▶ [Job]
Render every line of the items below as a JSON list of strings, one string per line, omitting blank lines. Leave the pictures out of the list.

**** Materials provided ****

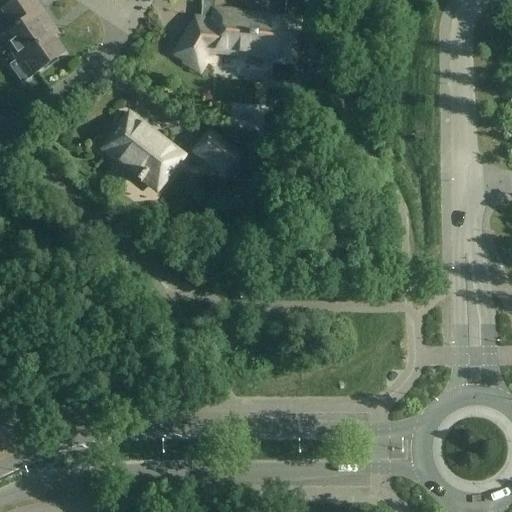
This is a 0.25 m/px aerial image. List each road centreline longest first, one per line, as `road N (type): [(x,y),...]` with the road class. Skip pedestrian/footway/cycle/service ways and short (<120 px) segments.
road 1 (tertiary): [(425,429),(142,429),(81,440),(0,470)]
road 2 (tertiary): [(0,501),(113,474),(424,468)]
road 3 (unclassified): [(465,181),(464,32),(478,0)]
road 4 (unclassified): [(497,400),(482,286),(466,235)]
road 5 (residential): [(127,23),(75,84),(1,132)]
road 6 (unclassified): [(466,235),(457,256),(460,360),(452,400)]
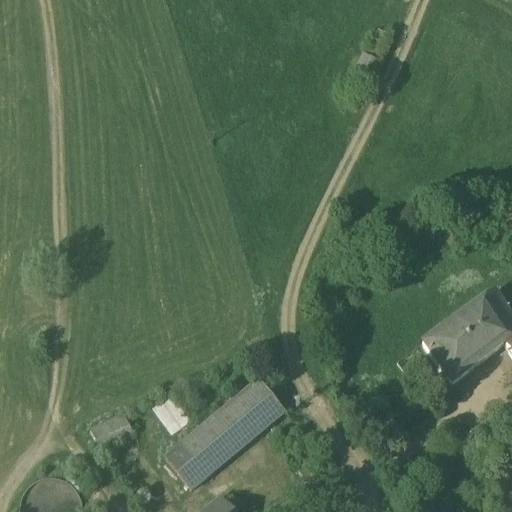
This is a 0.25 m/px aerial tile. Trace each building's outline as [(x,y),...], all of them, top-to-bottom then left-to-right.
[(396,42),(379,35),(356,83),(373,91),(396,42)] [(511,326),(497,302),(421,347),(443,384),(500,351),(511,343),(511,326)] [(511,343),(500,351),(511,371),(511,343)] [(257,386),(181,450),(207,481),(283,418),(257,386)] [(174,399),(153,409),(166,437),(187,427),(174,399)] [(123,419),(89,434),(98,454),(132,438),(123,419)] [(207,481),(181,450),(164,463),(190,495),(207,481)] [(313,478),(270,511),(315,511),(350,485),(340,472),(320,487),(313,478)] [(82,511),(82,510),(80,499),(73,489),(63,482),(51,480),(40,482),(30,489),(23,499),(21,511),(82,511)] [(151,505),(151,501),(151,496),(148,493),(145,491),(141,490),(137,491),(133,493),(131,497),(130,501),(131,505),(133,508),(137,511),(141,511),(145,511),(148,508),(151,505)] [(511,511),(511,490),(498,499),(505,511),(511,511)] [(227,511),(220,503),(208,511),(227,511)]
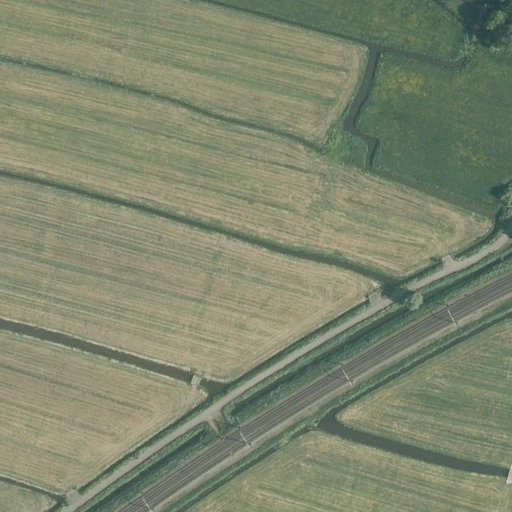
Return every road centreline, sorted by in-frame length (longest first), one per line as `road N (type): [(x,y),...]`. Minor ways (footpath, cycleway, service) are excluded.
road 1 (track): [(379,307),(373,293),(0,191)]
road 2 (track): [(389,0),(461,48),(305,0)]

****

▶ [Task solution]
[
  "This is a 0.25 m/px aerial image. List each road centreline longest first, one per line, as `road N (type): [(x,y),...]` with the road class. Skip pedestrian/footway/cycle/service ways and short (<120 px) segments.",
  "road 1 (tertiary): [(425,429),(142,429),(81,440),(0,470)]",
  "road 2 (tertiary): [(0,501),(113,474),(424,468)]",
  "road 3 (unclassified): [(465,181),(464,32),(478,0)]",
  "road 4 (unclassified): [(497,400),(482,286),(466,235)]",
  "road 5 (residential): [(127,23),(75,84),(1,132)]",
  "road 6 (unclassified): [(466,235),(457,256),(460,360),(452,400)]",
  "This is a 0.25 m/px aerial tile. Trace each building's outline as [(x,y),...], all of them, top-to-bottom then left-to-right.",
  "[(396,42),(379,35),(356,83),(373,91),(396,42)] [(511,326),(497,302),(421,347),(443,384),(500,351),(511,343),(511,326)] [(511,343),(500,351),(511,371),(511,343)] [(257,386),(181,450),(207,481),(283,418),(257,386)] [(174,399),(153,409),(166,437),(187,427),(174,399)] [(123,419),(89,434),(98,454),(132,438),(123,419)] [(207,481),(181,450),(164,463),(190,495),(207,481)] [(313,478),(270,511),(315,511),(350,485),(340,472),(320,487),(313,478)] [(82,511),(82,510),(80,499),(73,489),(63,482),(51,480),(40,482),(30,489),(23,499),(21,511),(82,511)] [(151,505),(151,501),(151,496),(148,493),(145,491),(141,490),(137,491),(133,493),(131,497),(130,501),(131,505),(133,508),(137,511),(141,511),(145,511),(148,508),(151,505)] [(511,511),(511,490),(498,499),(505,511),(511,511)] [(227,511),(220,503),(208,511),(227,511)]",
  "Return every road centreline, sorted by in-frame length (longest first), one per line as `road N (type): [(x,y),...]`. Minor ways (footpath, cycleway, service) are excluded.",
  "road 1 (track): [(379,307),(373,293),(0,191)]",
  "road 2 (track): [(389,0),(461,48),(305,0)]"
]